INFORMATION GIVEN Start Marker

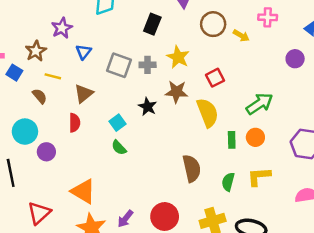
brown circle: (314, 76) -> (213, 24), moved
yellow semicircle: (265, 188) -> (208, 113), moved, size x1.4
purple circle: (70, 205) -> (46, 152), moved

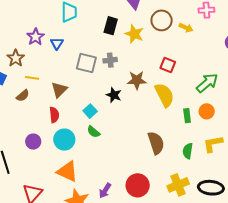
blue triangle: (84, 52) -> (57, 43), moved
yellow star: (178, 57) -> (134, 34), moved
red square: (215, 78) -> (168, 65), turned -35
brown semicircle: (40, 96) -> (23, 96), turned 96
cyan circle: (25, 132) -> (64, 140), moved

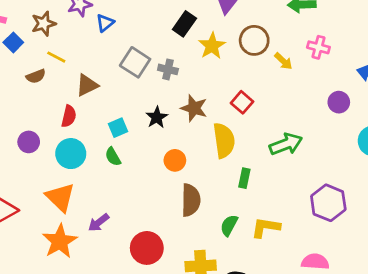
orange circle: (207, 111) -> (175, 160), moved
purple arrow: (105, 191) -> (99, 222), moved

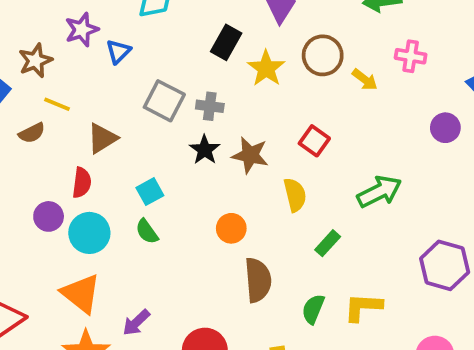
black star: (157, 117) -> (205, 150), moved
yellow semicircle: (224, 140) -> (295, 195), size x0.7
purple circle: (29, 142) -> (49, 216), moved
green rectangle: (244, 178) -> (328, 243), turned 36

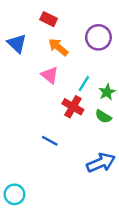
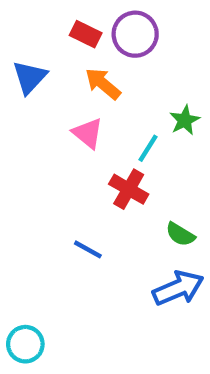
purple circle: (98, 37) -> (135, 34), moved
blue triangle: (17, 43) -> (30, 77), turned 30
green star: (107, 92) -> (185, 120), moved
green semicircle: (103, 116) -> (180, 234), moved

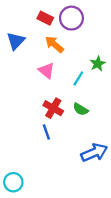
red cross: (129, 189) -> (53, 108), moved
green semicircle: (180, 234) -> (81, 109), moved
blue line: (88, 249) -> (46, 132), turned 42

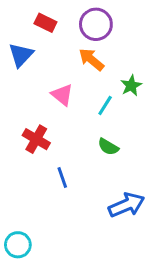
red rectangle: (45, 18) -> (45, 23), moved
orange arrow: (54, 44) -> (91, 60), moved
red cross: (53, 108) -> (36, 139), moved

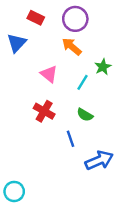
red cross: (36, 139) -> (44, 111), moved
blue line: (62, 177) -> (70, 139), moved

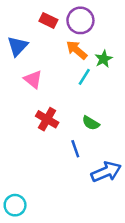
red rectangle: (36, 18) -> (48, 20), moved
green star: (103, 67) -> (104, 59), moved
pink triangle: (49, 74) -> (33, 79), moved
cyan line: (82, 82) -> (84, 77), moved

INFORMATION GIVEN End Marker
INFORMATION GIVEN Start Marker

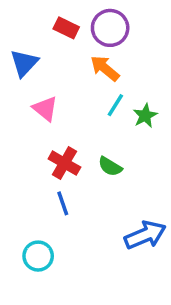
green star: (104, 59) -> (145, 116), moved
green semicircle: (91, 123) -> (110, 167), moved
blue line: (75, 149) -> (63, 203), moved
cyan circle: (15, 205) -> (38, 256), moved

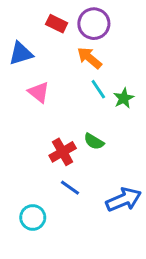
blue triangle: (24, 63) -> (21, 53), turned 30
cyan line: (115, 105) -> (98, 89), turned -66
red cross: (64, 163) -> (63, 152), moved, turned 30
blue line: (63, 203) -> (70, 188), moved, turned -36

INFORMATION GIVEN End Marker

# EXERCISE OBJECTIVE
Would you please reproduce the entries above, starting at the line with "brown circle: (314, 76) -> (213, 24), moved" and stopping after the line with "cyan line: (82, 82) -> (84, 77), moved"? Omit any pictures.

# SOLUTION BELOW
brown circle: (314, 76) -> (213, 24), moved
yellow semicircle: (265, 188) -> (208, 113), moved, size x1.4
purple circle: (70, 205) -> (46, 152), moved

blue triangle: (84, 52) -> (57, 43), moved
yellow star: (178, 57) -> (134, 34), moved
red square: (215, 78) -> (168, 65), turned -35
brown semicircle: (40, 96) -> (23, 96), turned 96
cyan circle: (25, 132) -> (64, 140), moved

orange circle: (207, 111) -> (175, 160), moved
purple arrow: (105, 191) -> (99, 222), moved

black star: (157, 117) -> (205, 150), moved
yellow semicircle: (224, 140) -> (295, 195), size x0.7
purple circle: (29, 142) -> (49, 216), moved
green rectangle: (244, 178) -> (328, 243), turned 36

purple circle: (98, 37) -> (135, 34), moved
blue triangle: (17, 43) -> (30, 77), turned 30
green star: (107, 92) -> (185, 120), moved
green semicircle: (103, 116) -> (180, 234), moved

red cross: (129, 189) -> (53, 108), moved
green semicircle: (180, 234) -> (81, 109), moved
blue line: (88, 249) -> (46, 132), turned 42

red rectangle: (45, 18) -> (45, 23), moved
orange arrow: (54, 44) -> (91, 60), moved
red cross: (53, 108) -> (36, 139), moved

red cross: (36, 139) -> (44, 111), moved
blue line: (62, 177) -> (70, 139), moved

red rectangle: (36, 18) -> (48, 20), moved
green star: (103, 67) -> (104, 59), moved
pink triangle: (49, 74) -> (33, 79), moved
cyan line: (82, 82) -> (84, 77), moved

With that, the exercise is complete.